INPUT MATERIAL:
=-=-=
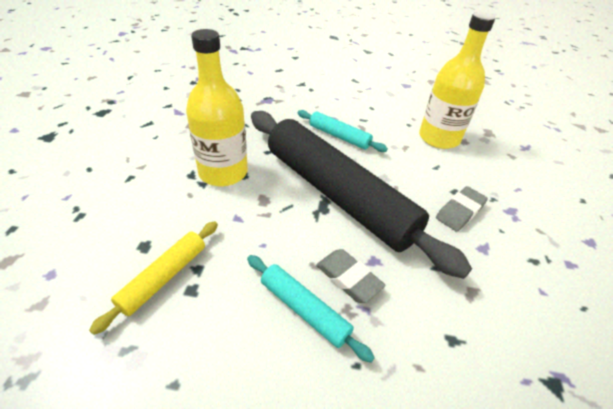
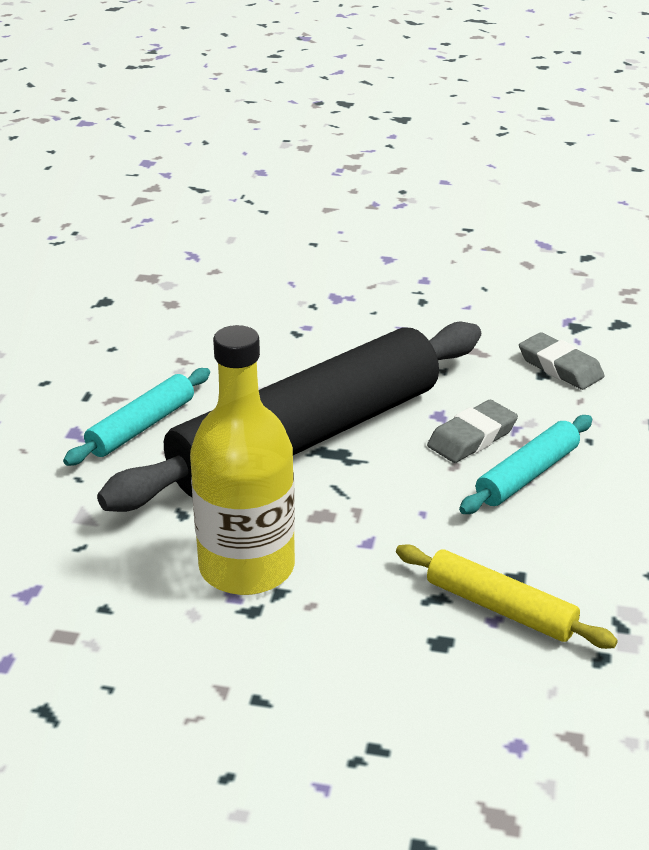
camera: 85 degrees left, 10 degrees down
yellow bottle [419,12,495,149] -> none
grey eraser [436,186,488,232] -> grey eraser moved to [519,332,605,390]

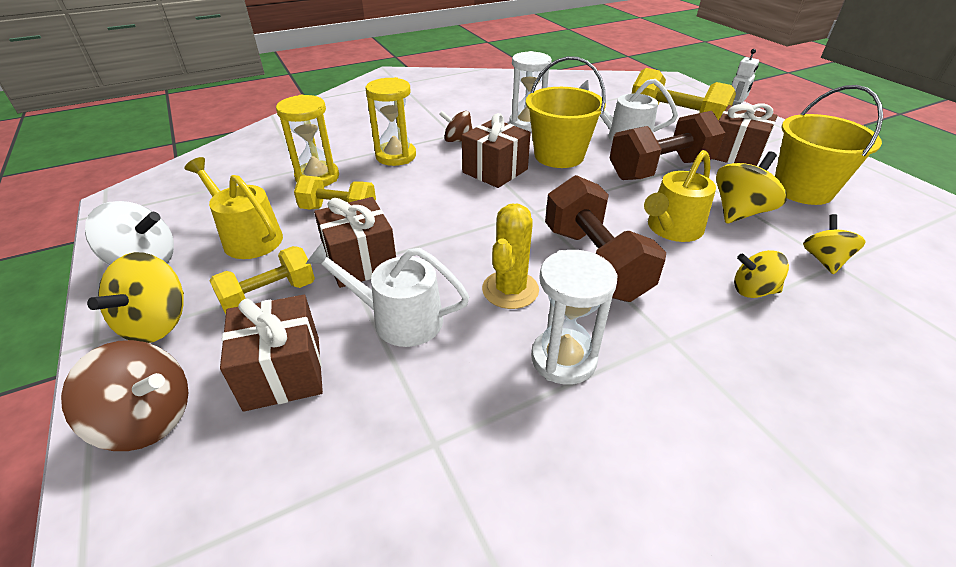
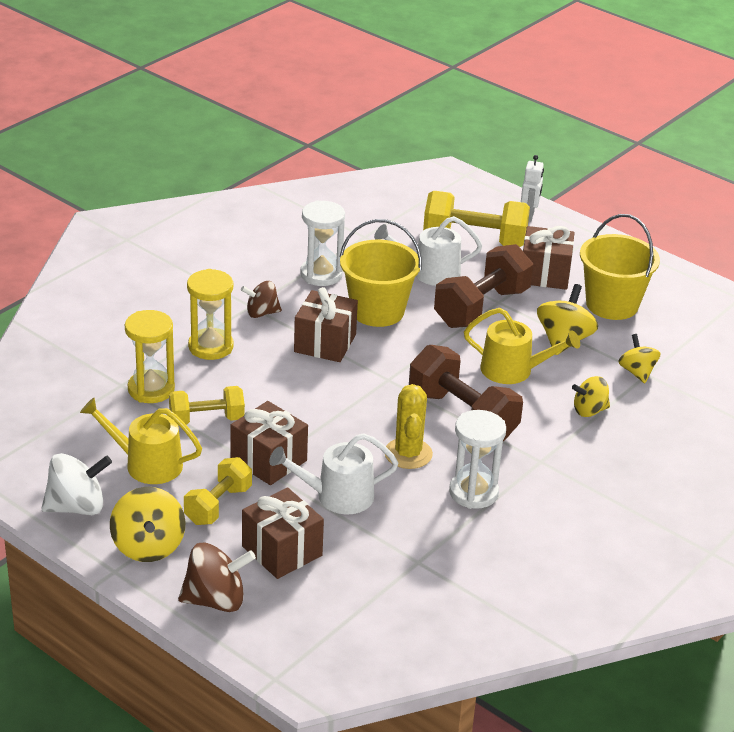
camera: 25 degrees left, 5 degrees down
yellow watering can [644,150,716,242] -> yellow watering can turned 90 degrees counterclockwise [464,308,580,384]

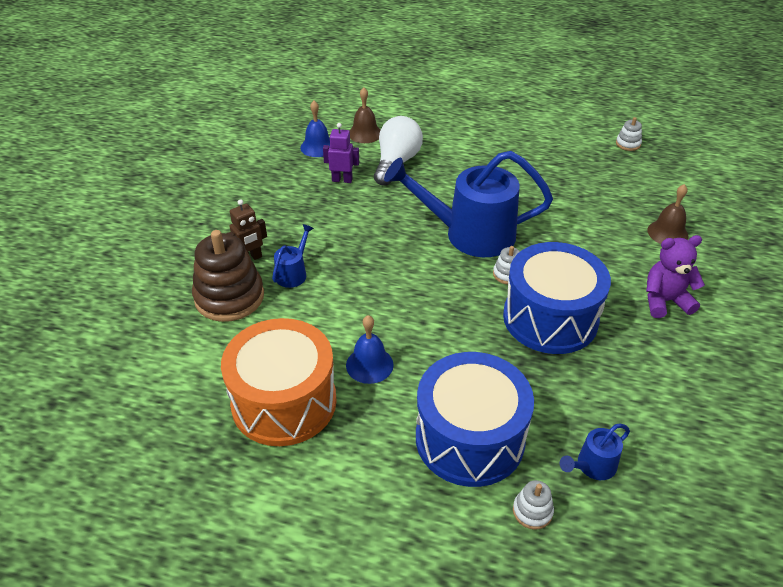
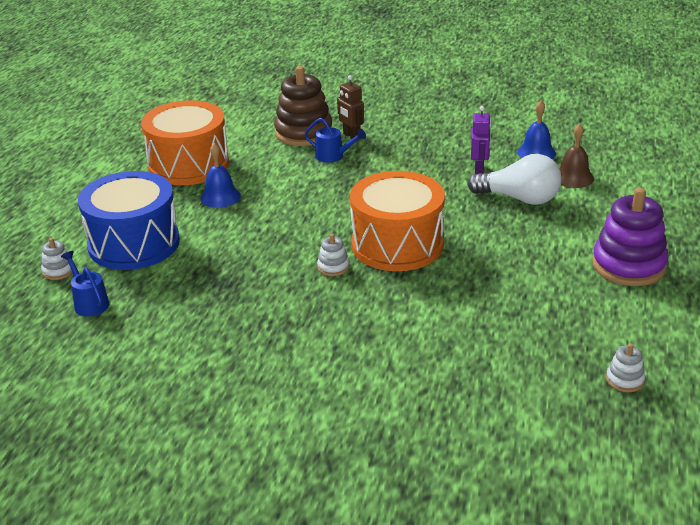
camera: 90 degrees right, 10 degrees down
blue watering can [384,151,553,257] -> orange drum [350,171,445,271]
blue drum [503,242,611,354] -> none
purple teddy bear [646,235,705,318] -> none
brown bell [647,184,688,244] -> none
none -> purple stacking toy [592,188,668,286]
=-=-=
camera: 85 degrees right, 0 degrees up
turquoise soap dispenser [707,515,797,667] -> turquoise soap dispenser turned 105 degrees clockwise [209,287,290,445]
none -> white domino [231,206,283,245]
=-=-=
WORK TO COMPLETE: Please give back, exactly as it stands above, the stretch from the line with "turquoise soap dispenser [707,515,797,667]" through the line with "none -> white domino [231,206,283,245]", and no line outside it.

REPLY TO THE EXERCISE:
turquoise soap dispenser [707,515,797,667] -> turquoise soap dispenser turned 105 degrees clockwise [209,287,290,445]
none -> white domino [231,206,283,245]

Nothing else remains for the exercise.